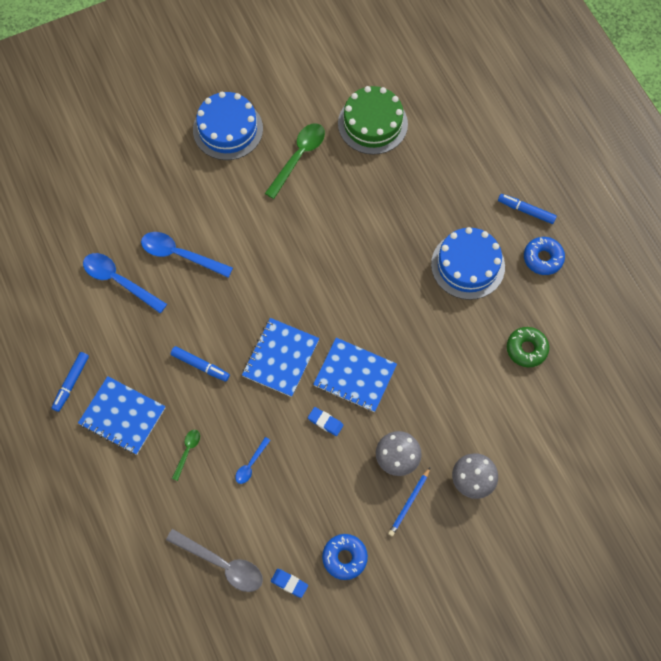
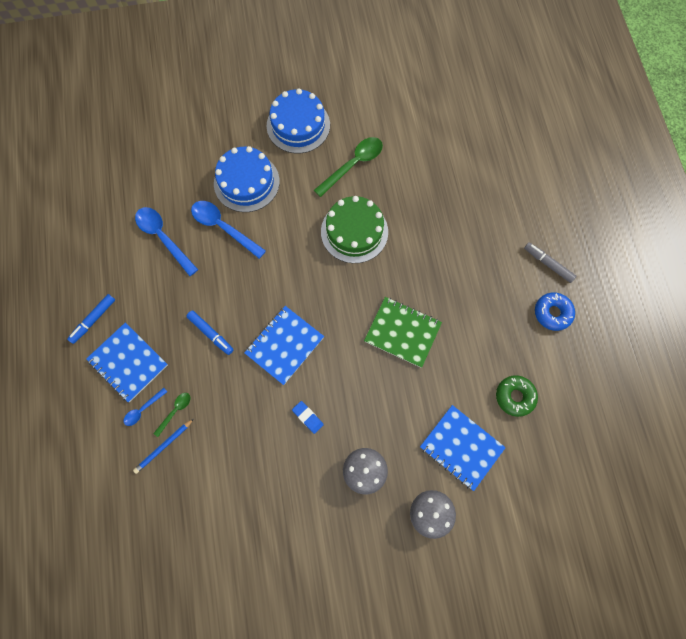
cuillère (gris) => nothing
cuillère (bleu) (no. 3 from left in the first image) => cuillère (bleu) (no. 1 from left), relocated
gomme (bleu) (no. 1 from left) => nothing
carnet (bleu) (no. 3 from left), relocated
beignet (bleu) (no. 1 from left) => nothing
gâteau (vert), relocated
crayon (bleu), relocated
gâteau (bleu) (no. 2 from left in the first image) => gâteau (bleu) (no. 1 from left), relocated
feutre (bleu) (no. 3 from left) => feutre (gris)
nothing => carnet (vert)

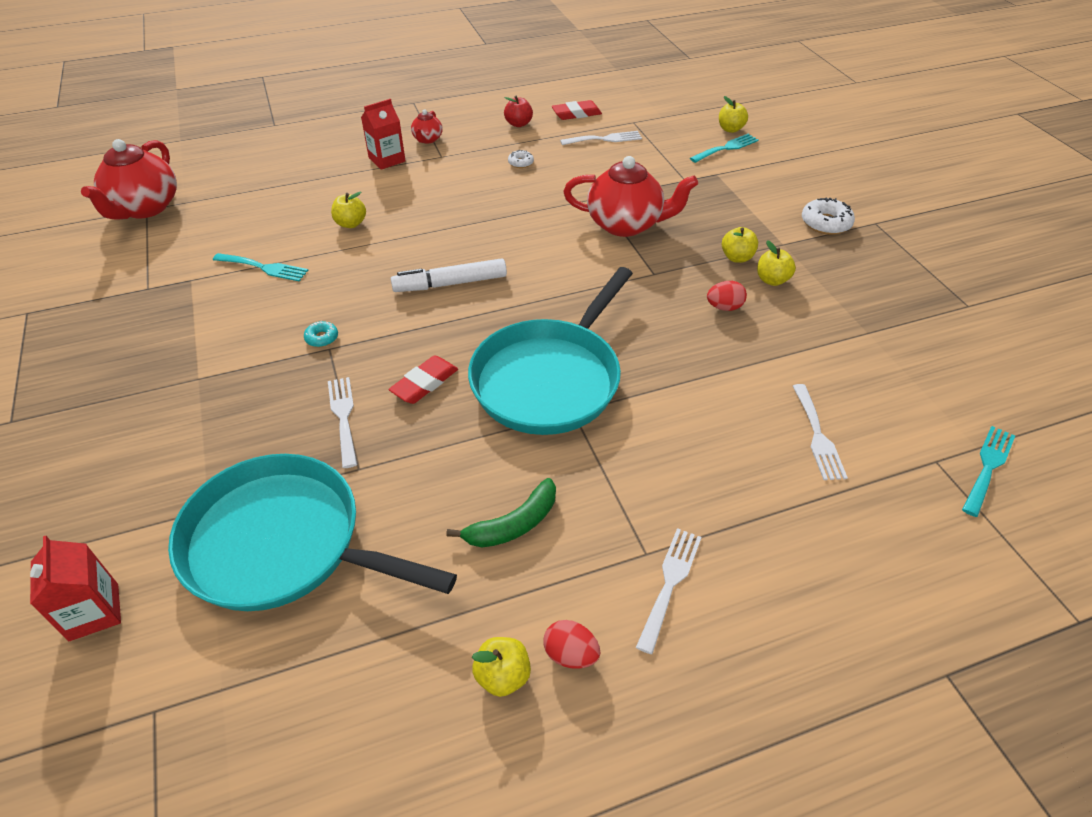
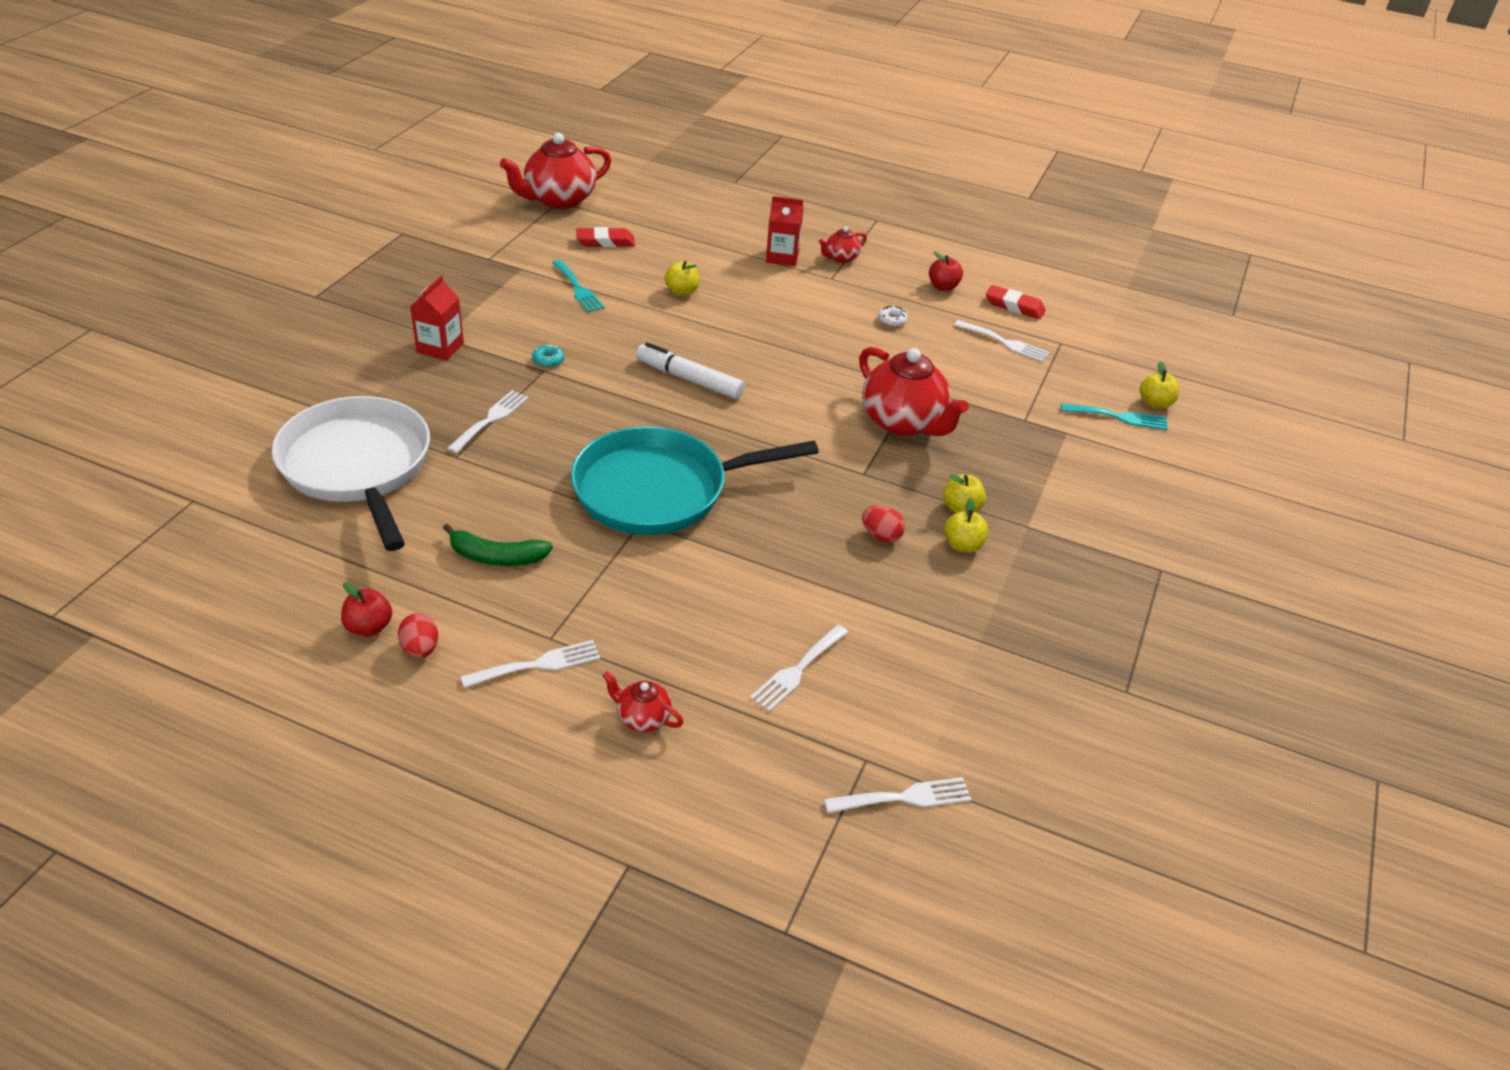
brique de lait (rouge) (no. 1 from left), relocated
poêle (turquoise) (no. 1 from left) => poêle (blanc)
gomme (rouge) (no. 1 from left), relocated
pomme (jaune) (no. 2 from left) => pomme (rouge) (no. 1 from left)
beignet (blanc) (no. 2 from left) => nothing
fourchette (turquoise) (no. 3 from left) => fourchette (blanc) (no. 4 from left)
nothing => théière (rouge) (no. 2 from left)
====================
→ TASK TO COMPLETE
Your answer should be the lines of the material above that include "first".

→ RESPONSE
cuillère (bleu) (no. 3 from left in the first image) => cuillère (bleu) (no. 1 from left), relocated
gâteau (bleu) (no. 2 from left in the first image) => gâteau (bleu) (no. 1 from left), relocated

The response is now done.